Extracted data entries:
####

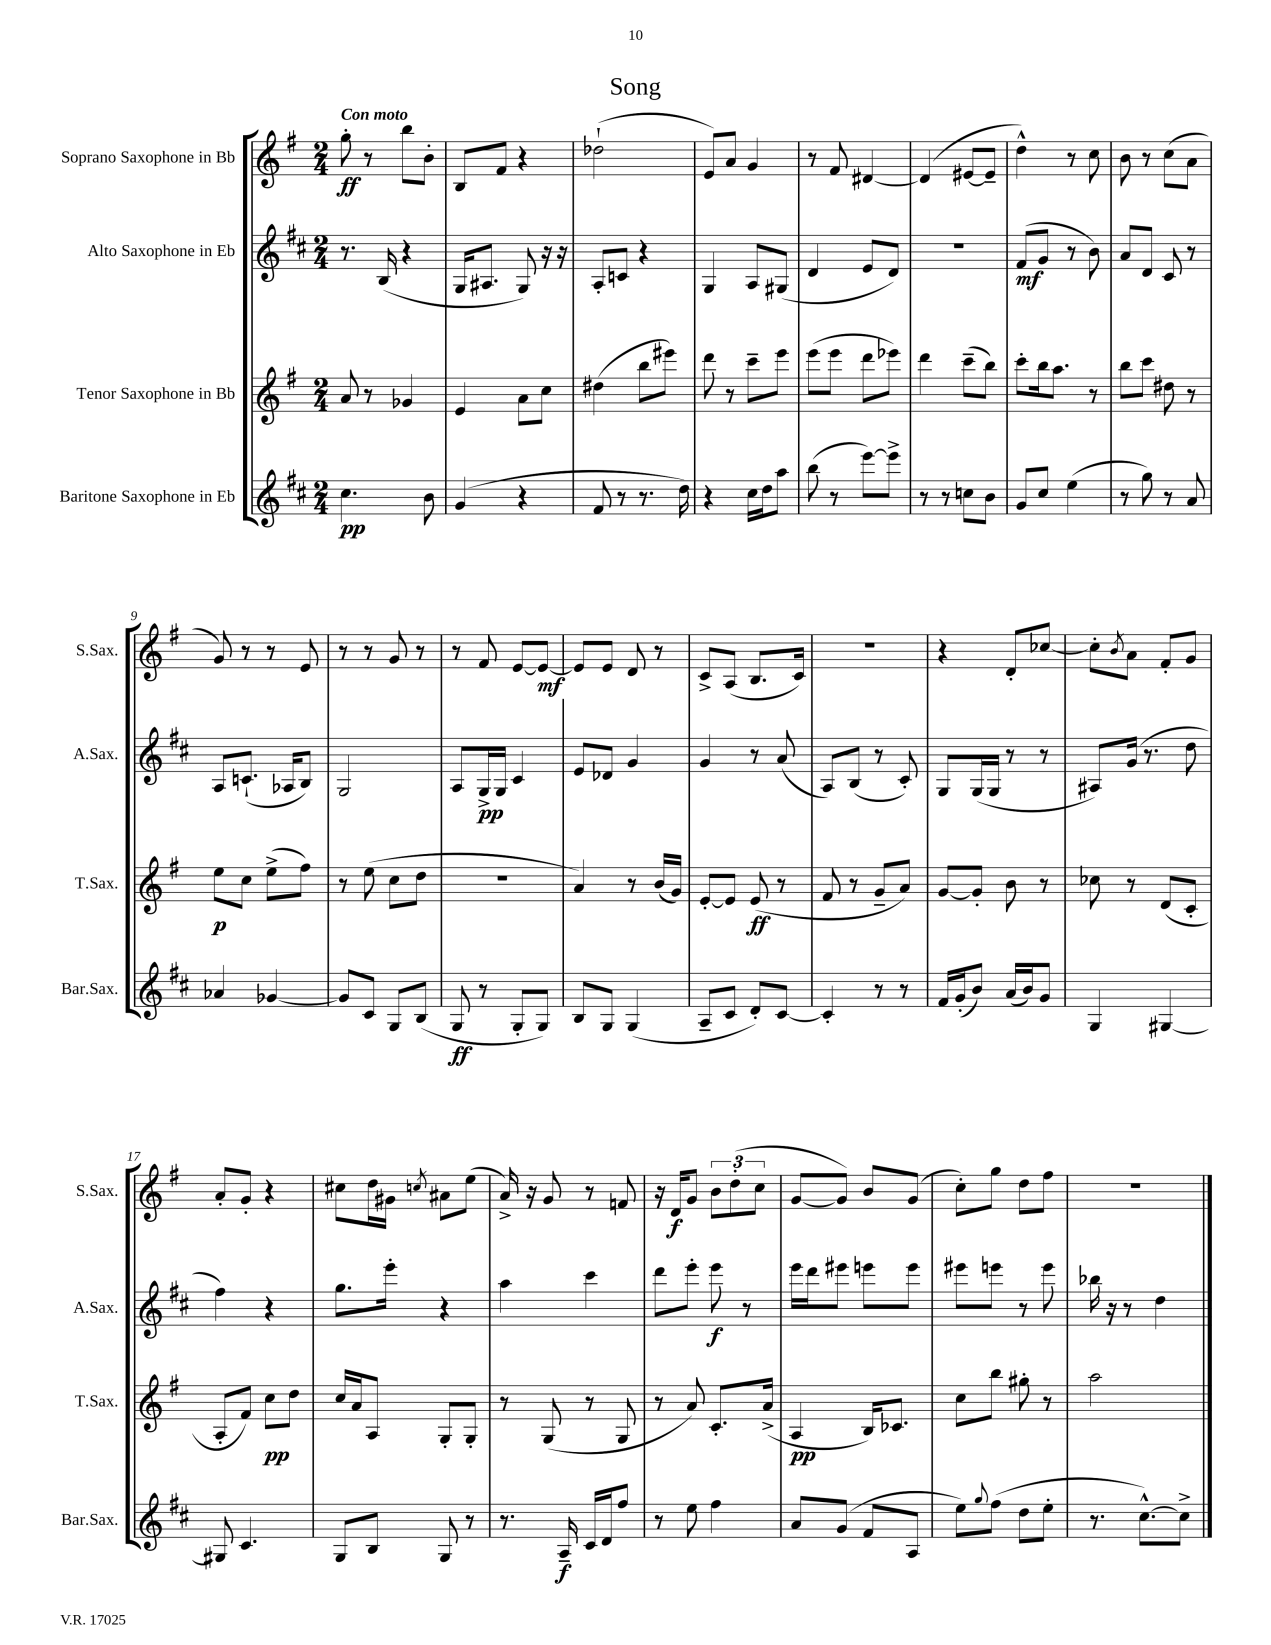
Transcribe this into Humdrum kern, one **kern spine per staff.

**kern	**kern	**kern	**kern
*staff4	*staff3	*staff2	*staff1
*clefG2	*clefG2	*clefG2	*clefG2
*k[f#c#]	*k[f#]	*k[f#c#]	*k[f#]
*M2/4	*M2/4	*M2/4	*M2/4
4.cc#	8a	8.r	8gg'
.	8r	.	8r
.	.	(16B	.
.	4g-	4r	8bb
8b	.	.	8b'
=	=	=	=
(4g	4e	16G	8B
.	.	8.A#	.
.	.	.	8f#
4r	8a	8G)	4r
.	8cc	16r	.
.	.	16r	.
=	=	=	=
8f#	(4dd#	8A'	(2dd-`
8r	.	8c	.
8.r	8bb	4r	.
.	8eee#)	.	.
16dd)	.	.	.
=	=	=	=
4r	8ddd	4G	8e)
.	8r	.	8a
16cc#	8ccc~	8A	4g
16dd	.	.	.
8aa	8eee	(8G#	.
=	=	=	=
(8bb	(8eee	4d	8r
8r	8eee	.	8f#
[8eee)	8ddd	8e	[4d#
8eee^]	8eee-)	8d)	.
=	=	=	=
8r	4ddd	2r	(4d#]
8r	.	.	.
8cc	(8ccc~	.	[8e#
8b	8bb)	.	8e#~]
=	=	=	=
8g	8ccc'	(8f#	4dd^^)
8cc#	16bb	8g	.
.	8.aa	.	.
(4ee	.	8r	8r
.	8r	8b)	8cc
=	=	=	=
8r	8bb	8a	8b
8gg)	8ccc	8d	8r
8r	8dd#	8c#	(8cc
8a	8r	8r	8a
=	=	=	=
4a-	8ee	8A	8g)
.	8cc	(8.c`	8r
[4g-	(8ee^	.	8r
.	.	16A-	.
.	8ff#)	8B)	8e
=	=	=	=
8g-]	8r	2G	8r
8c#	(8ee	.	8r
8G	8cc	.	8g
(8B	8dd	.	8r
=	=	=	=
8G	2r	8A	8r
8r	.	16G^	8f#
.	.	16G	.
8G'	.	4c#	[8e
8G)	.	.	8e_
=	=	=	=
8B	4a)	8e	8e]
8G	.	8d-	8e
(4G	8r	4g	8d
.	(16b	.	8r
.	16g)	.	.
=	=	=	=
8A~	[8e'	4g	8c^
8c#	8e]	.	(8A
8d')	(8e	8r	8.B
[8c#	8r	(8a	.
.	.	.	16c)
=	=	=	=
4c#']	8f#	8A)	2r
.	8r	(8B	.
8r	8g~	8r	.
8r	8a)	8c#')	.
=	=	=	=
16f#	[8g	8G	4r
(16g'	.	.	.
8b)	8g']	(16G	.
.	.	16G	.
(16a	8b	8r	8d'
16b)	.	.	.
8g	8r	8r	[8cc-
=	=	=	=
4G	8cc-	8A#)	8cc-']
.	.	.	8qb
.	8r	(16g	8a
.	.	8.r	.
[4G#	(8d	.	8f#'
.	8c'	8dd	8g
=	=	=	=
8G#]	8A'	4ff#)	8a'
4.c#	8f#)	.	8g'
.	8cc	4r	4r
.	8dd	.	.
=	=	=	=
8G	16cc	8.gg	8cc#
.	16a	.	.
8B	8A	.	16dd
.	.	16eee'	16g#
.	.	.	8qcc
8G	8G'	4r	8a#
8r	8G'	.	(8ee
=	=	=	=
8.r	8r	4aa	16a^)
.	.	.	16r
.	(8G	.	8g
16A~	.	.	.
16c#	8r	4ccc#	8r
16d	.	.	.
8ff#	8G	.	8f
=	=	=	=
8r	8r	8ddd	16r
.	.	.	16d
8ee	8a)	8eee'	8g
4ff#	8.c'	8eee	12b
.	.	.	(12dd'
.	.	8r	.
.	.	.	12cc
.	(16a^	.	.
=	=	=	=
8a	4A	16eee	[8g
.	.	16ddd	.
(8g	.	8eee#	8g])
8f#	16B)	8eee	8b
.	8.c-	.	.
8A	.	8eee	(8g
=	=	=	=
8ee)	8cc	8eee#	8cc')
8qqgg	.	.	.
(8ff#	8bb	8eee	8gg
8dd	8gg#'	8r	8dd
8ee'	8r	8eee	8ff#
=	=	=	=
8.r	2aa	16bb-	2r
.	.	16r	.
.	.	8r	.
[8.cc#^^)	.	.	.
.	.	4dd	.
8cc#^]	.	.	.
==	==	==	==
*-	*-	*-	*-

####

▶ **EXERCISE**: Convert every line of the entries above into a JSON list of strings, one string per line, skipping blank lines. Leave the pictures out.

▶ **THE COMPLETED TASK**:
[
  "Transcribe this into Humdrum kern, one **kern spine per staff.",
  "**kern\t**kern\t**kern\t**kern",
  "*staff4\t*staff3\t*staff2\t*staff1",
  "*clefG2\t*clefG2\t*clefG2\t*clefG2",
  "*k[f#c#]\t*k[f#]\t*k[f#c#]\t*k[f#]",
  "*M2/4\t*M2/4\t*M2/4\t*M2/4",
  "4.cc#\t8a\t8.r\t8gg'",
  ".\t8r\t.\t8r",
  ".\t.\t(16B\t.",
  ".\t4g-\t4r\t8bb",
  "8b\t.\t.\t8b'",
  "=\t=\t=\t=",
  "(4g\t4e\t16G\t8B",
  ".\t.\t8.A#\t.",
  ".\t.\t.\t8f#",
  "4r\t8a\t8G)\t4r",
  ".\t8cc\t16r\t.",
  ".\t.\t16r\t.",
  "=\t=\t=\t=",
  "8f#\t(4dd#\t8A'\t(2dd-`",
  "8r\t.\t8c\t.",
  "8.r\t8bb\t4r\t.",
  ".\t8eee#)\t.\t.",
  "16dd)\t.\t.\t.",
  "=\t=\t=\t=",
  "4r\t8ddd\t4G\t8e)",
  ".\t8r\t.\t8a",
  "16cc#\t8ccc~\t8A\t4g",
  "16dd\t.\t.\t.",
  "8aa\t8eee\t(8G#\t.",
  "=\t=\t=\t=",
  "(8bb\t(8eee\t4d\t8r",
  "8r\t8eee\t.\t8f#",
  "[8eee)\t8ddd\t8e\t[4d#",
  "8eee^]\t8eee-)\t8d)\t.",
  "=\t=\t=\t=",
  "8r\t4ddd\t2r\t(4d#]",
  "8r\t.\t.\t.",
  "8cc\t(8ccc~\t.\t[8e#",
  "8b\t8bb)\t.\t8e#~]",
  "=\t=\t=\t=",
  "8g\t8ccc'\t(8f#\t4dd^^)",
  "8cc#\t16bb\t8g\t.",
  ".\t8.aa\t.\t.",
  "(4ee\t.\t8r\t8r",
  ".\t8r\t8b)\t8cc",
  "=\t=\t=\t=",
  "8r\t8bb\t8a\t8b",
  "8gg)\t8ccc\t8d\t8r",
  "8r\t8dd#\t8c#\t(8cc",
  "8a\t8r\t8r\t8a",
  "=\t=\t=\t=",
  "4a-\t8ee\t8A\t8g)",
  ".\t8cc\t(8.c`\t8r",
  "[4g-\t(8ee^\t.\t8r",
  ".\t.\t16A-\t.",
  ".\t8ff#)\t8B)\t8e",
  "=\t=\t=\t=",
  "8g-]\t8r\t2G\t8r",
  "8c#\t(8ee\t.\t8r",
  "8G\t8cc\t.\t8g",
  "(8B\t8dd\t.\t8r",
  "=\t=\t=\t=",
  "8G\t2r\t8A\t8r",
  "8r\t.\t16G^\t8f#",
  ".\t.\t16G\t.",
  "8G'\t.\t4c#\t[8e",
  "8G)\t.\t.\t8e_",
  "=\t=\t=\t=",
  "8B\t4a)\t8e\t8e]",
  "8G\t.\t8d-\t8e",
  "(4G\t8r\t4g\t8d",
  ".\t(16b\t.\t8r",
  ".\t16g)\t.\t.",
  "=\t=\t=\t=",
  "8A~\t[8e'\t4g\t8c^",
  "8c#\t8e]\t.\t(8A",
  "8d')\t(8e\t8r\t8.B",
  "[8c#\t8r\t(8a\t.",
  ".\t.\t.\t16c)",
  "=\t=\t=\t=",
  "4c#']\t8f#\t8A)\t2r",
  ".\t8r\t(8B\t.",
  "8r\t8g~\t8r\t.",
  "8r\t8a)\t8c#')\t.",
  "=\t=\t=\t=",
  "16f#\t[8g\t8G\t4r",
  "(16g'\t.\t.\t.",
  "8b)\t8g']\t(16G\t.",
  ".\t.\t16G\t.",
  "(16a\t8b\t8r\t8d'",
  "16b)\t.\t.\t.",
  "8g\t8r\t8r\t[8cc-",
  "=\t=\t=\t=",
  "4G\t8cc-\t8A#)\t8cc-']",
  ".\t.\t.\t8qb",
  ".\t8r\t(16g\t8a",
  ".\t.\t8.r\t.",
  "[4G#\t(8d\t.\t8f#'",
  ".\t8c'\t8dd\t8g",
  "=\t=\t=\t=",
  "8G#]\t8A'\t4ff#)\t8a'",
  "4.c#\t8f#)\t.\t8g'",
  ".\t8cc\t4r\t4r",
  ".\t8dd\t.\t.",
  "=\t=\t=\t=",
  "8G\t16cc\t8.gg\t8cc#",
  ".\t16a\t.\t.",
  "8B\t8A\t.\t16dd",
  ".\t.\t16eee'\t16g#",
  ".\t.\t.\t8qcc",
  "8G\t8G'\t4r\t8a#",
  "8r\t8G'\t.\t(8ee",
  "=\t=\t=\t=",
  "8.r\t8r\t4aa\t16a^)",
  ".\t.\t.\t16r",
  ".\t(8G\t.\t8g",
  "16A~\t.\t.\t.",
  "16c#\t8r\t4ccc#\t8r",
  "16d\t.\t.\t.",
  "8ff#\t8G\t.\t8f",
  "=\t=\t=\t=",
  "8r\t8r\t8ddd\t16r",
  ".\t.\t.\t16d",
  "8ee\t8a)\t8eee'\t8g",
  "4ff#\t8.c'\t8eee\t12b",
  ".\t.\t.\t(12dd'",
  ".\t.\t8r\t.",
  ".\t.\t.\t12cc",
  ".\t(16a^\t.\t.",
  "=\t=\t=\t=",
  "8a\t4A\t16eee\t[8g",
  ".\t.\t16ddd\t.",
  "(8g\t.\t8eee#\t8g])",
  "8f#\t16B)\t8eee\t8b",
  ".\t8.c-\t.\t.",
  "8A\t.\t8eee\t(8g",
  "=\t=\t=\t=",
  "8ee)\t8cc\t8eee#\t8cc')",
  "8qqgg\t.\t.\t.",
  "(8ff#\t8bb\t8eee\t8gg",
  "8dd\t8gg#'\t8r\t8dd",
  "8ee'\t8r\t8eee\t8ff#",
  "=\t=\t=\t=",
  "8.r\t2aa\t16bb-\t2r",
  ".\t.\t16r\t.",
  ".\t.\t8r\t.",
  "[8.cc#^^)\t.\t.\t.",
  ".\t.\t4dd\t.",
  "8cc#^]\t.\t.\t.",
  "==\t==\t==\t==",
  "*-\t*-\t*-\t*-"
]